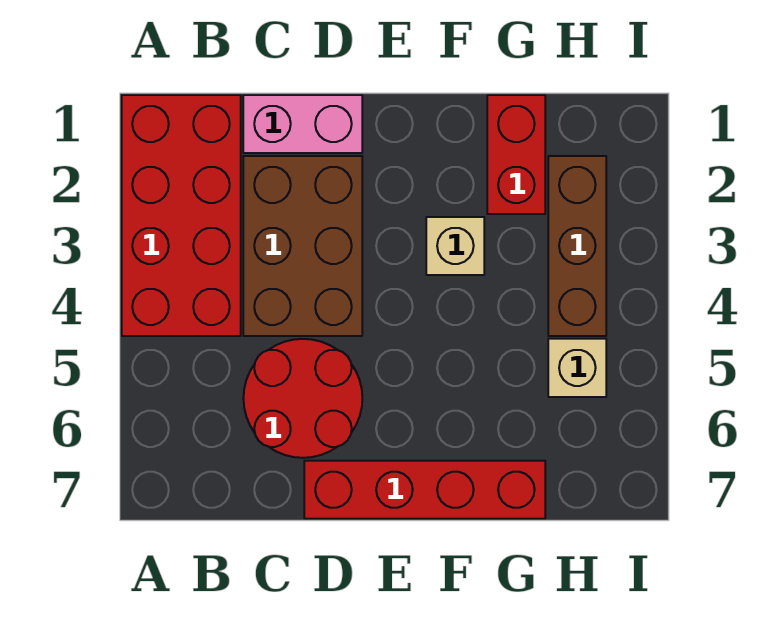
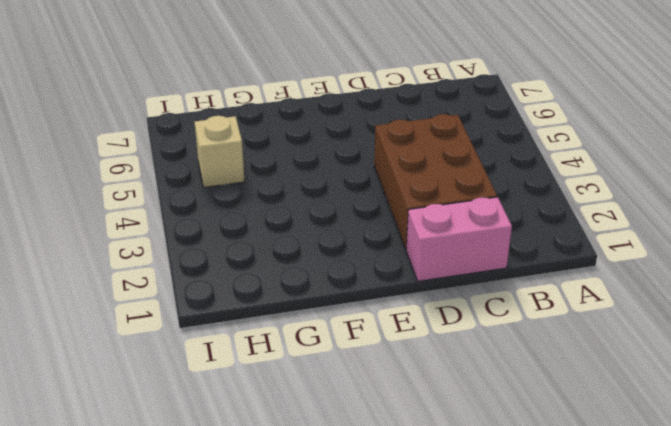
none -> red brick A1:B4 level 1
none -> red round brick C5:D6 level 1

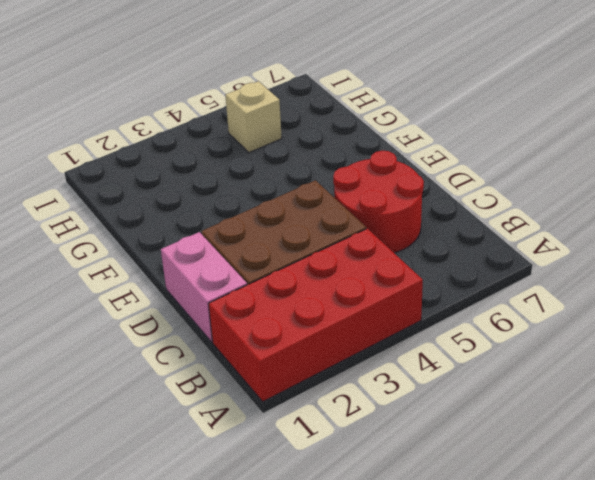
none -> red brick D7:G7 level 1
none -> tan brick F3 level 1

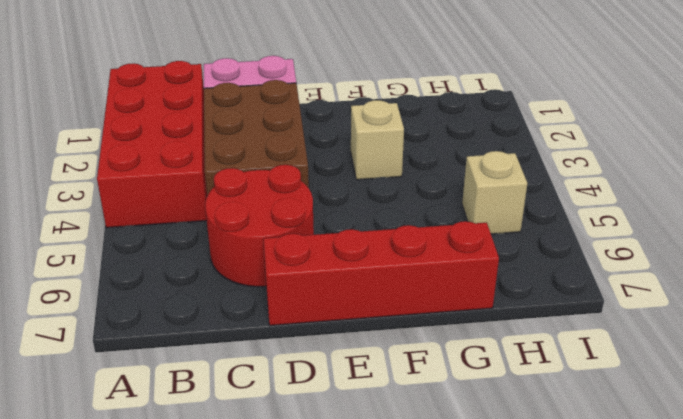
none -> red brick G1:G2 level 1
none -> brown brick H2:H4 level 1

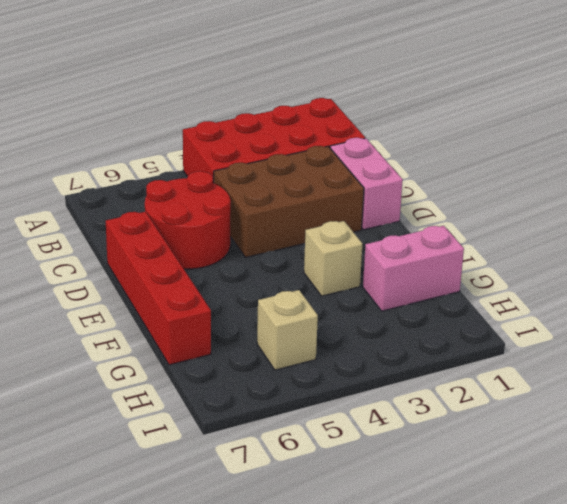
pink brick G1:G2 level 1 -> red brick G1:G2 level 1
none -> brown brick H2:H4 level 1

...

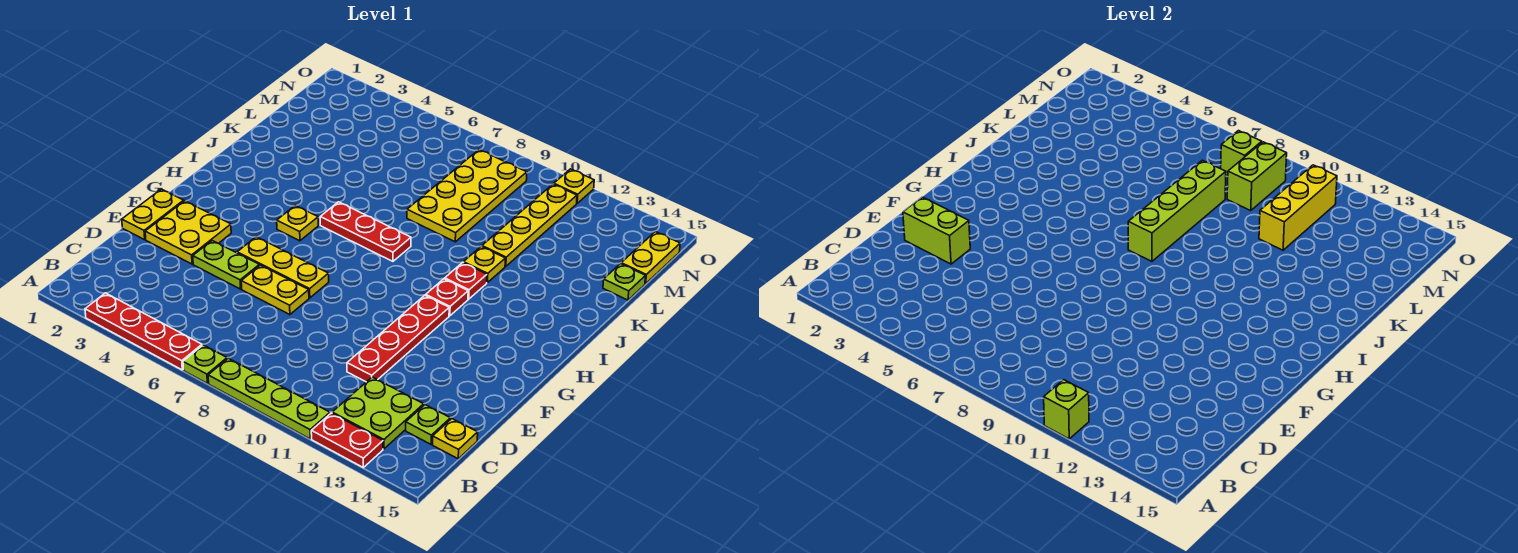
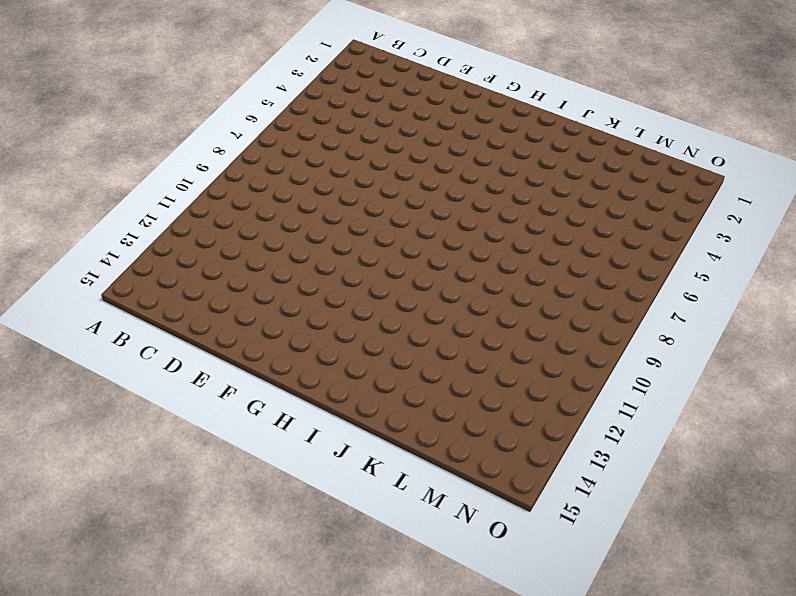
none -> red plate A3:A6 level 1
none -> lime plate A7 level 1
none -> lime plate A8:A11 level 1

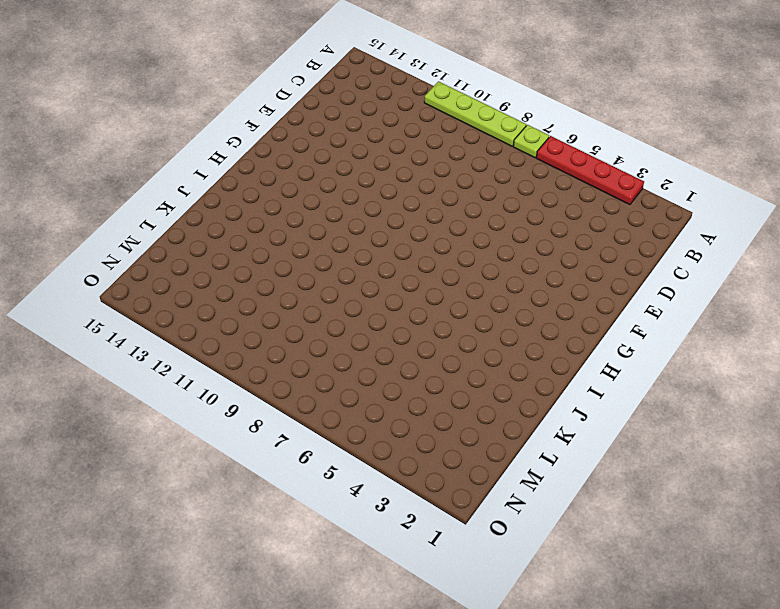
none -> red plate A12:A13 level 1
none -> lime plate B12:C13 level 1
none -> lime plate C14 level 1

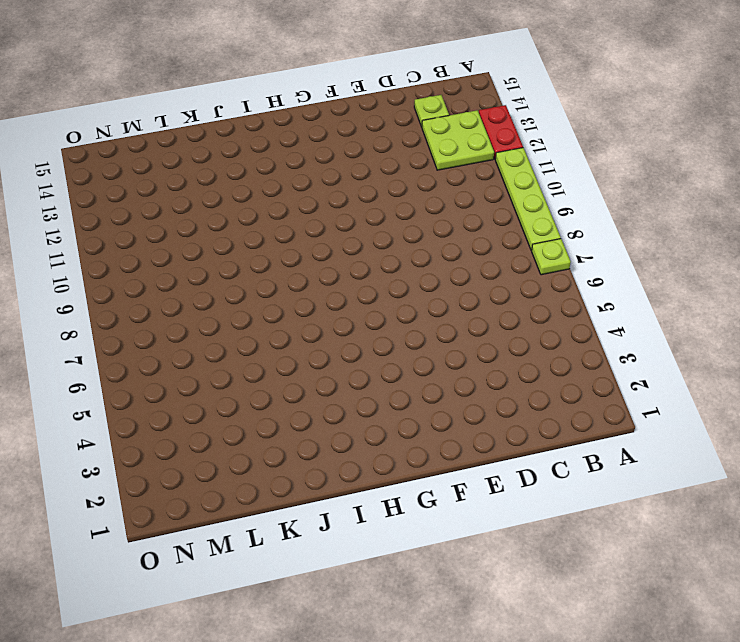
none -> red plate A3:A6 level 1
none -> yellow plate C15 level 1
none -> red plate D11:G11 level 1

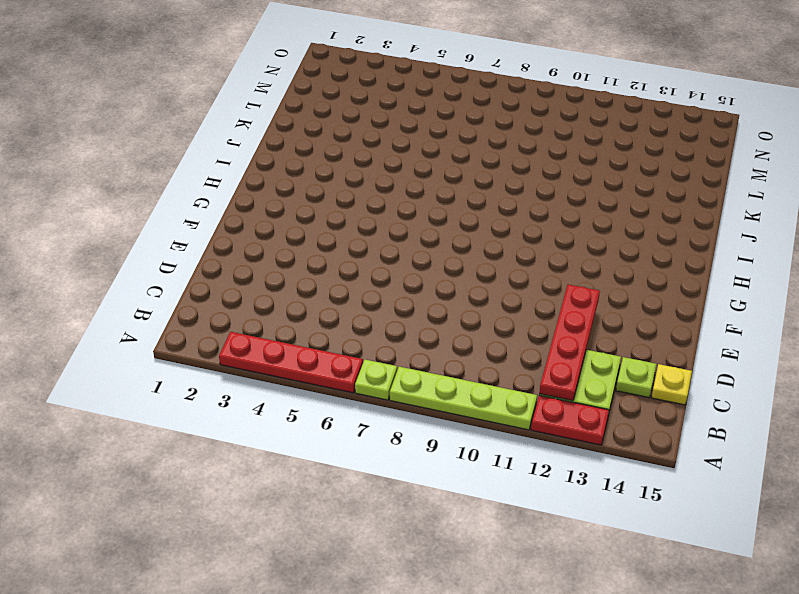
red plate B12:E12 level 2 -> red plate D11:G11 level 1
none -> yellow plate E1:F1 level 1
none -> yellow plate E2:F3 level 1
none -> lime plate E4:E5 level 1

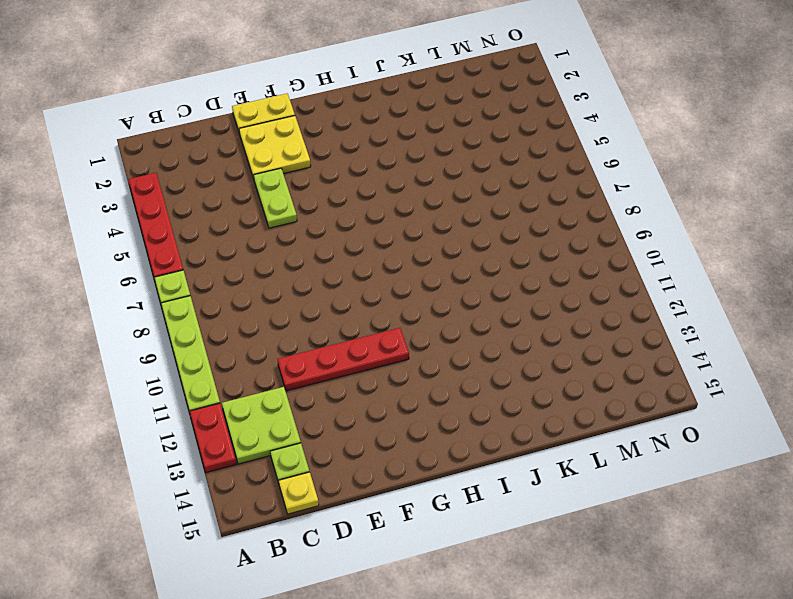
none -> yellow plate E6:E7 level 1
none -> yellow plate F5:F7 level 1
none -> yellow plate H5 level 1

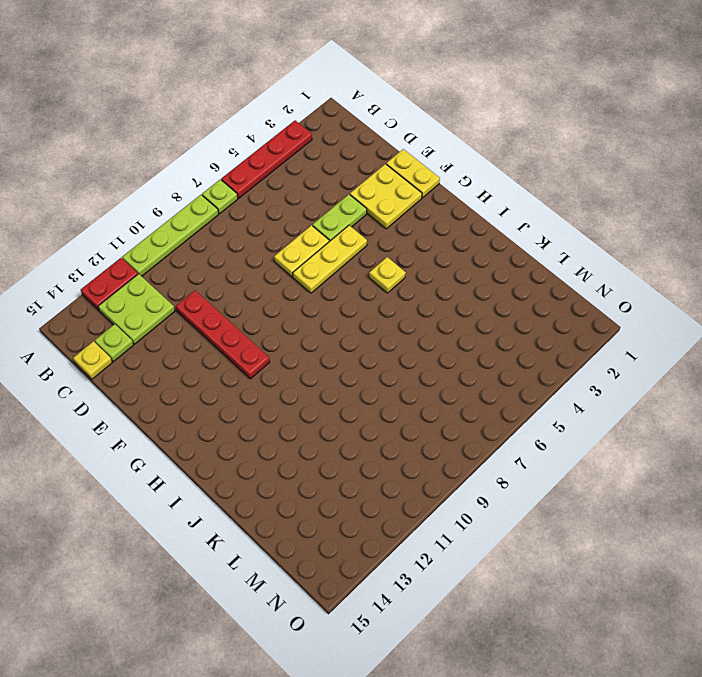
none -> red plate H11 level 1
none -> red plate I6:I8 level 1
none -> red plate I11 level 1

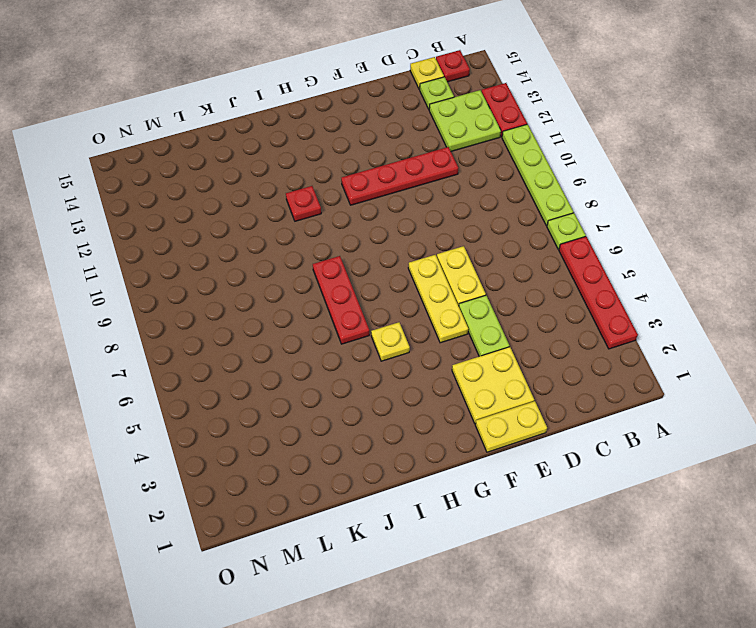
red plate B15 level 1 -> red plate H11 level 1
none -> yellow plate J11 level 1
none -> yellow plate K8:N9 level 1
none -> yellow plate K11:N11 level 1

Problem to solve:
When you reach the line holding "none -> yellow plate E2:F3 level 1" in the listing above, begin retyping exactly, and stop once the line holding "none -> red plate I11 level 1" is done; pictures stay out.

Response area:
none -> yellow plate E2:F3 level 1
none -> lime plate E4:E5 level 1

none -> yellow plate E6:E7 level 1
none -> yellow plate F5:F7 level 1
none -> yellow plate H5 level 1

none -> red plate H11 level 1
none -> red plate I6:I8 level 1
none -> red plate I11 level 1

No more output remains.